Work task -> Restate word for word the lines between the start of the material and the line with "Someone carried the arbre/bleu", keeping both of those ends and none of the pictures.

Provided material ->
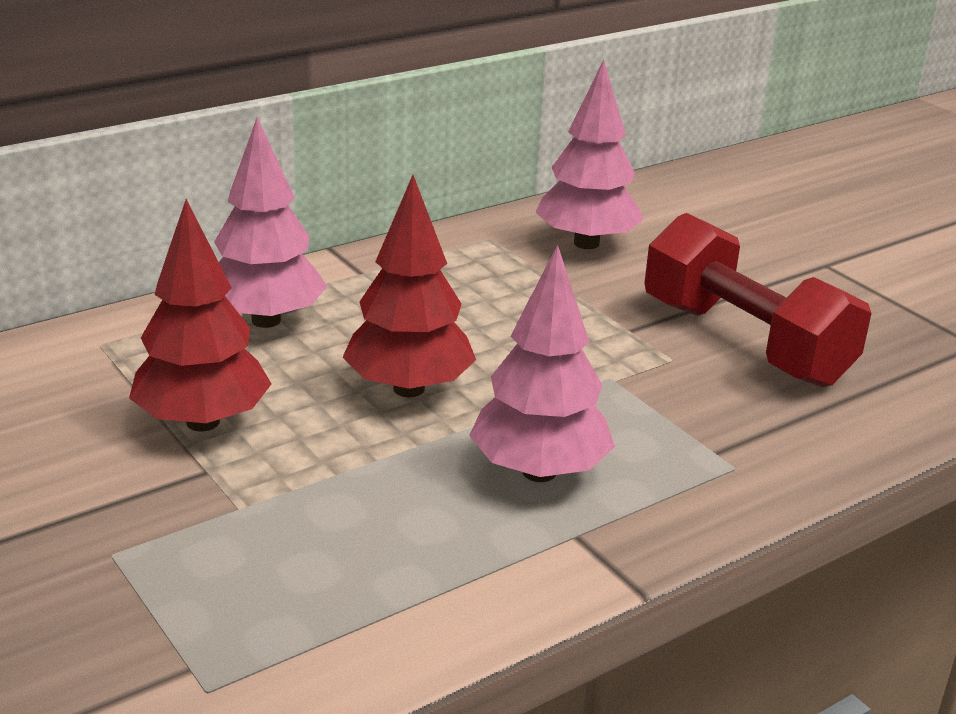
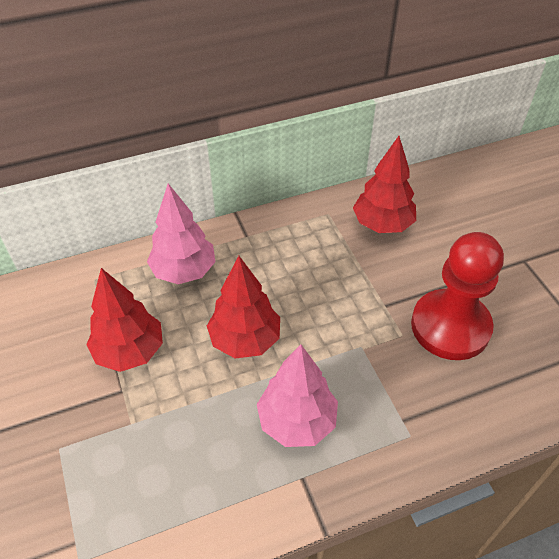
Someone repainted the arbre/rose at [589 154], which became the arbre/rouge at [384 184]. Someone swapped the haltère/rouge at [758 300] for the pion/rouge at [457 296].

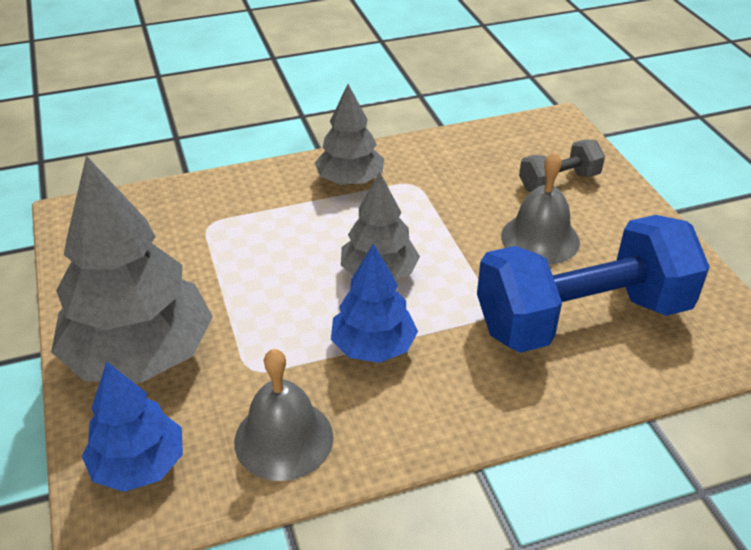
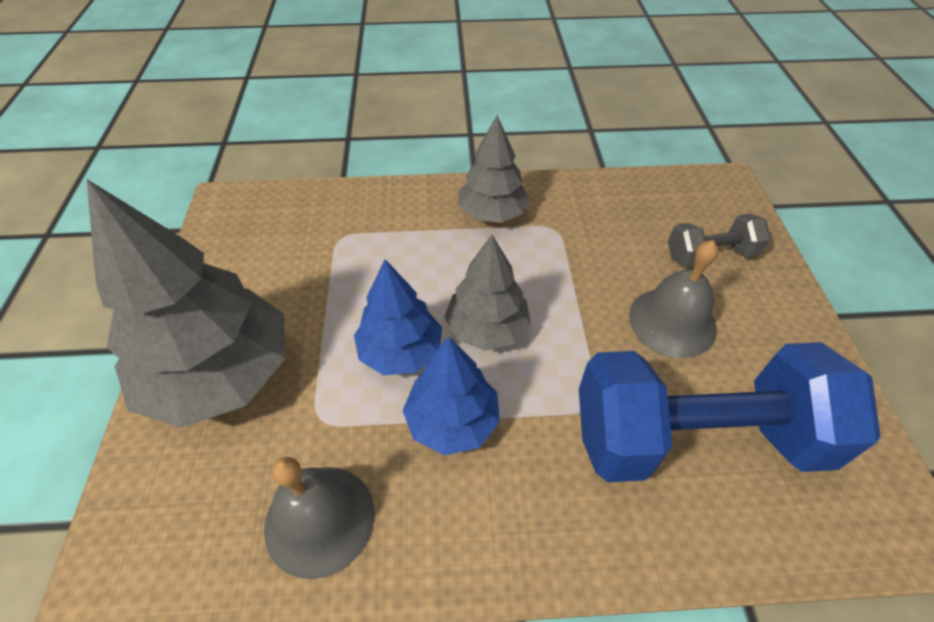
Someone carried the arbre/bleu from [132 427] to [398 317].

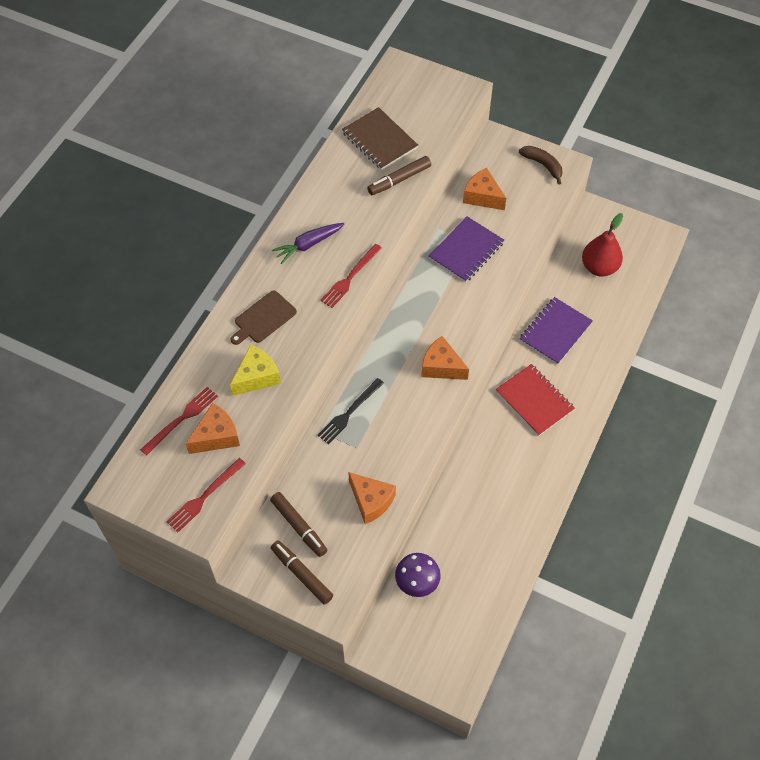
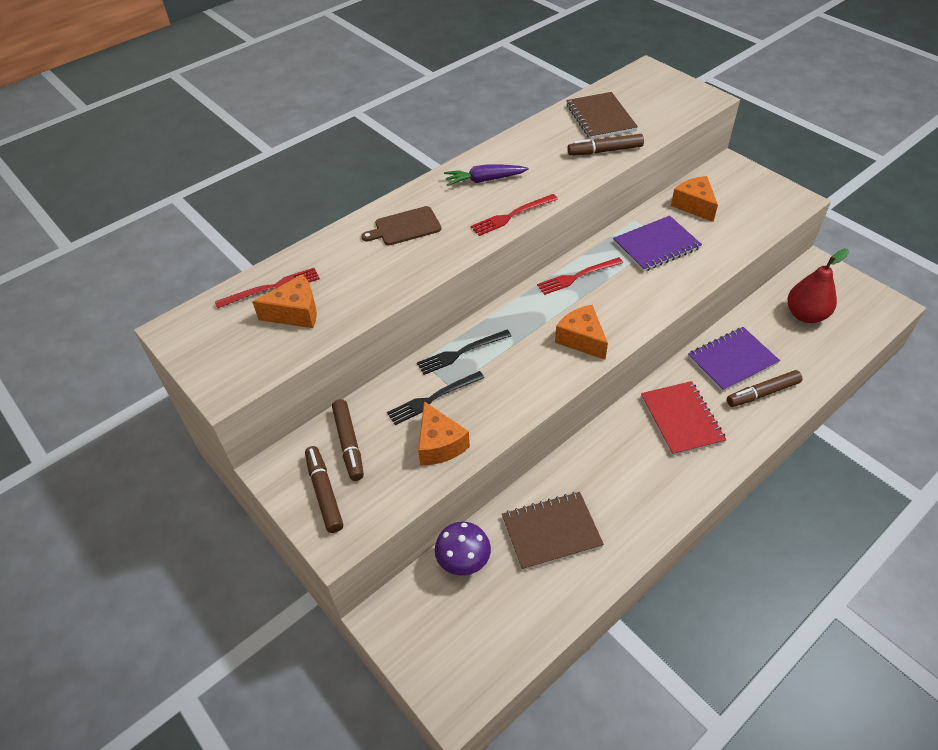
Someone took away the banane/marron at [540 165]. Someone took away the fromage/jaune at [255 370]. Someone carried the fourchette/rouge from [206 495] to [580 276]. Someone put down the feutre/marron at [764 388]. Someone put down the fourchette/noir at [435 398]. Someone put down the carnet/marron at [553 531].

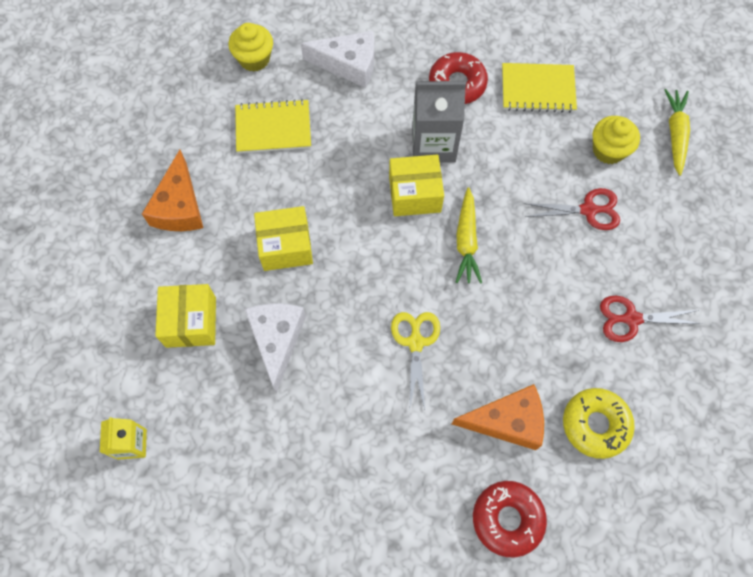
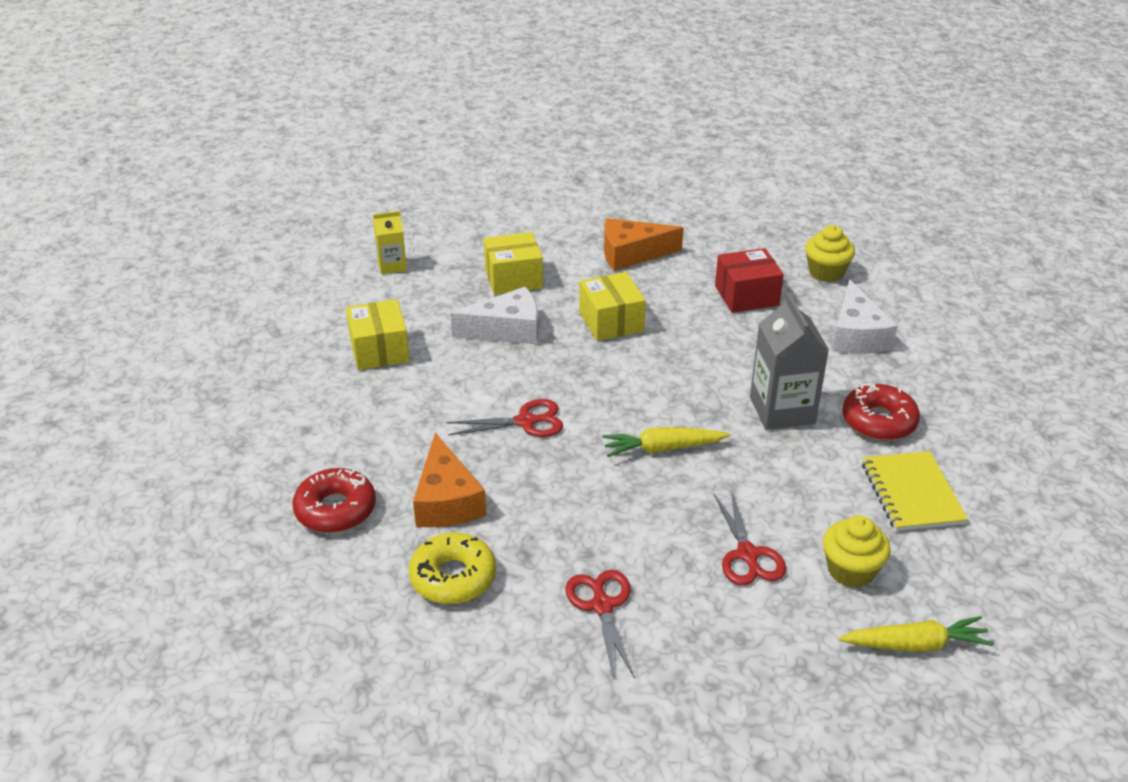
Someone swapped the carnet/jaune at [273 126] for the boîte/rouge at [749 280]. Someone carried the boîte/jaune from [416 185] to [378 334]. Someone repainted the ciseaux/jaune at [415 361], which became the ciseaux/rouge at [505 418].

Response to this exercise ->
Someone repainted the arbre/rose at [589 154], which became the arbre/rouge at [384 184]. Someone swapped the haltère/rouge at [758 300] for the pion/rouge at [457 296].

Someone carried the arbre/bleu from [132 427] to [398 317].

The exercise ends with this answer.